GIVEN RECORDS:

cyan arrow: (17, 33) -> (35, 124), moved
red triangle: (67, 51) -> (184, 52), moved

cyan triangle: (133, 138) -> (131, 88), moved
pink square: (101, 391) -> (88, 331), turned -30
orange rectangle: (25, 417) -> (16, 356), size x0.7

==

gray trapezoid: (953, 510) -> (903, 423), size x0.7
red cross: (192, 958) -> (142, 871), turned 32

WHAT TO DO:
Among the lines above, please find those with "triangle" and copy them.

EXPECTED OUTPUT:
red triangle: (67, 51) -> (184, 52), moved
cyan triangle: (133, 138) -> (131, 88), moved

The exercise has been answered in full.